- Task item:
Every line below is to be given again precisely; images are to be left out.

- Scene image comparisons:
::::
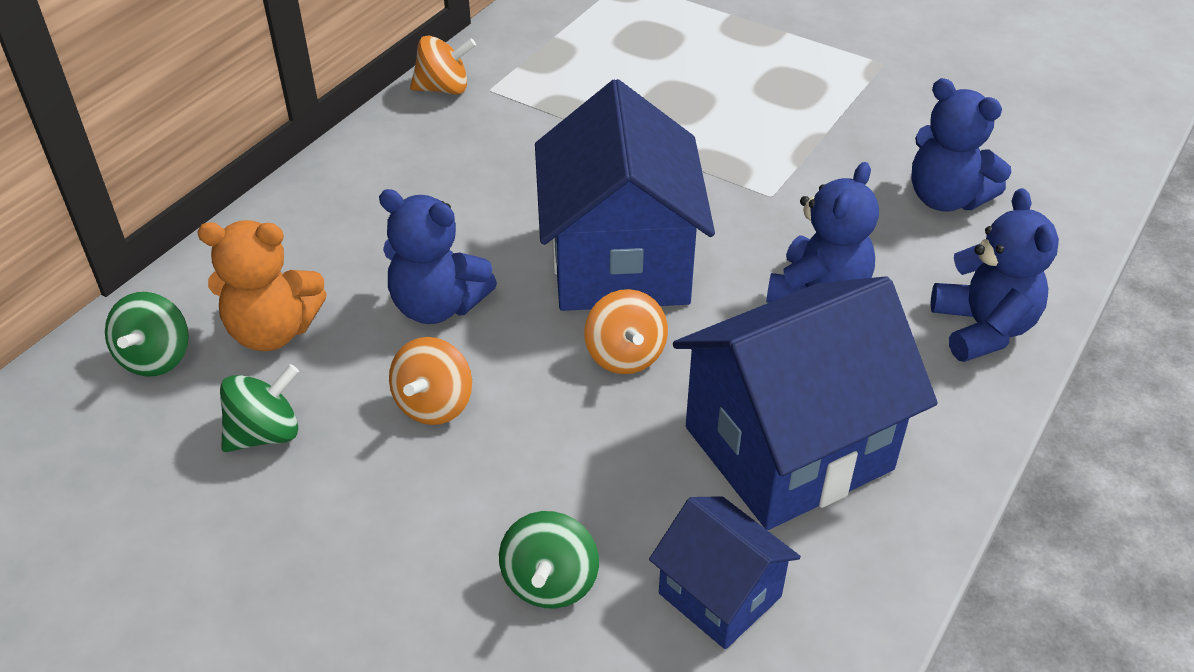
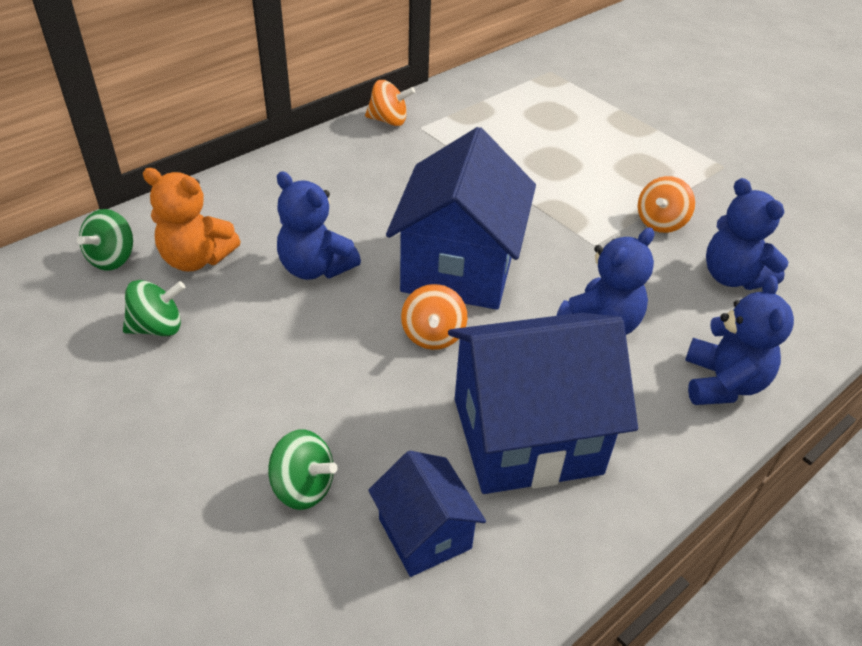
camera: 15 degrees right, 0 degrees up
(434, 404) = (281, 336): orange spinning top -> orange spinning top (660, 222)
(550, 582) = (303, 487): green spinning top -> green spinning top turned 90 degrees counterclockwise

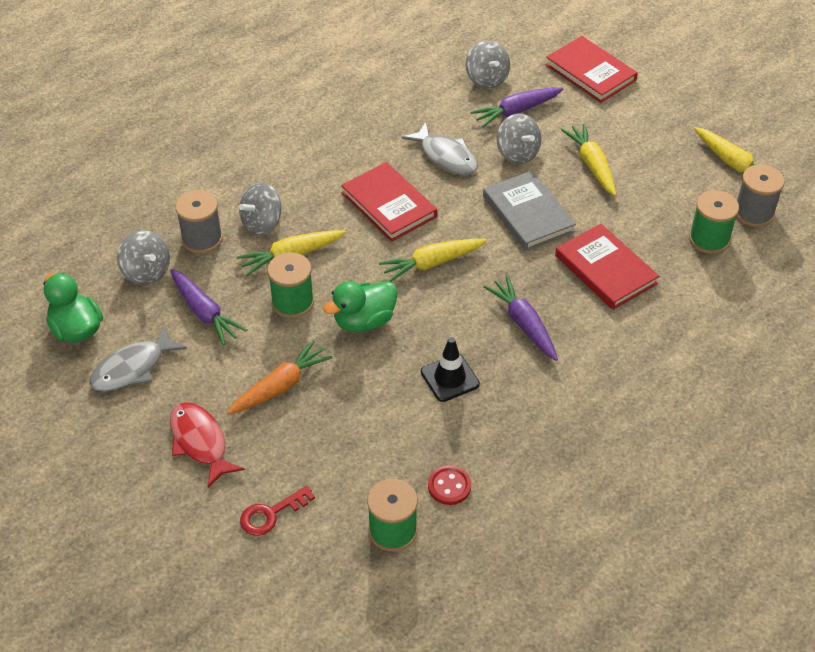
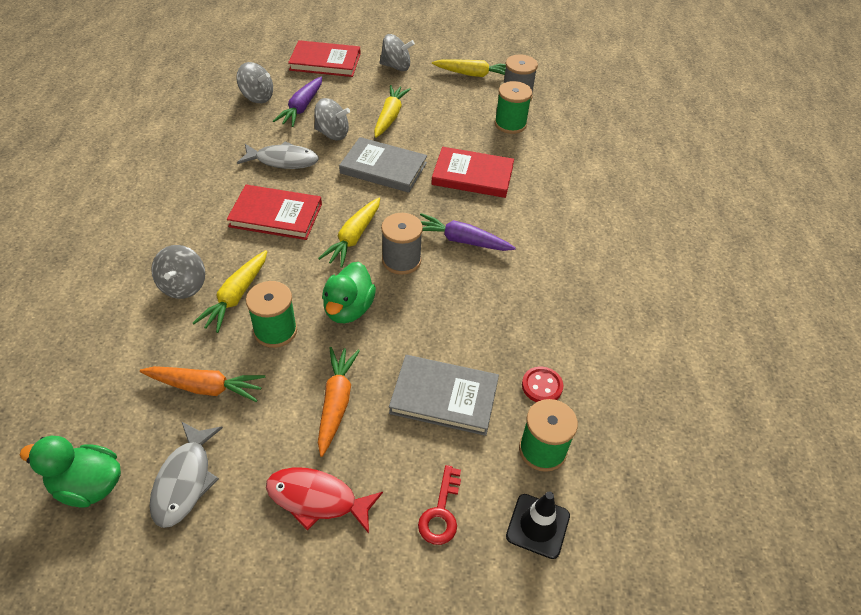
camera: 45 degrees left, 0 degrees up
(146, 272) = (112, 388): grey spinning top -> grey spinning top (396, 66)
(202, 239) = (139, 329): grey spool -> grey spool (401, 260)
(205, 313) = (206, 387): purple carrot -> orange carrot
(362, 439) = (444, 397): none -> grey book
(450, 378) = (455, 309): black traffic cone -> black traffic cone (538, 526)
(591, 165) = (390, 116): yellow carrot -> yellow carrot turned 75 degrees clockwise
::::
- Response:
camera: 15 degrees right, 0 degrees up
(434, 404) = (281, 336): orange spinning top -> orange spinning top (660, 222)
(550, 582) = (303, 487): green spinning top -> green spinning top turned 90 degrees counterclockwise

camera: 45 degrees left, 0 degrees up
(146, 272) = (112, 388): grey spinning top -> grey spinning top (396, 66)
(202, 239) = (139, 329): grey spool -> grey spool (401, 260)
(205, 313) = (206, 387): purple carrot -> orange carrot
(362, 439) = (444, 397): none -> grey book
(450, 378) = (455, 309): black traffic cone -> black traffic cone (538, 526)
(591, 165) = (390, 116): yellow carrot -> yellow carrot turned 75 degrees clockwise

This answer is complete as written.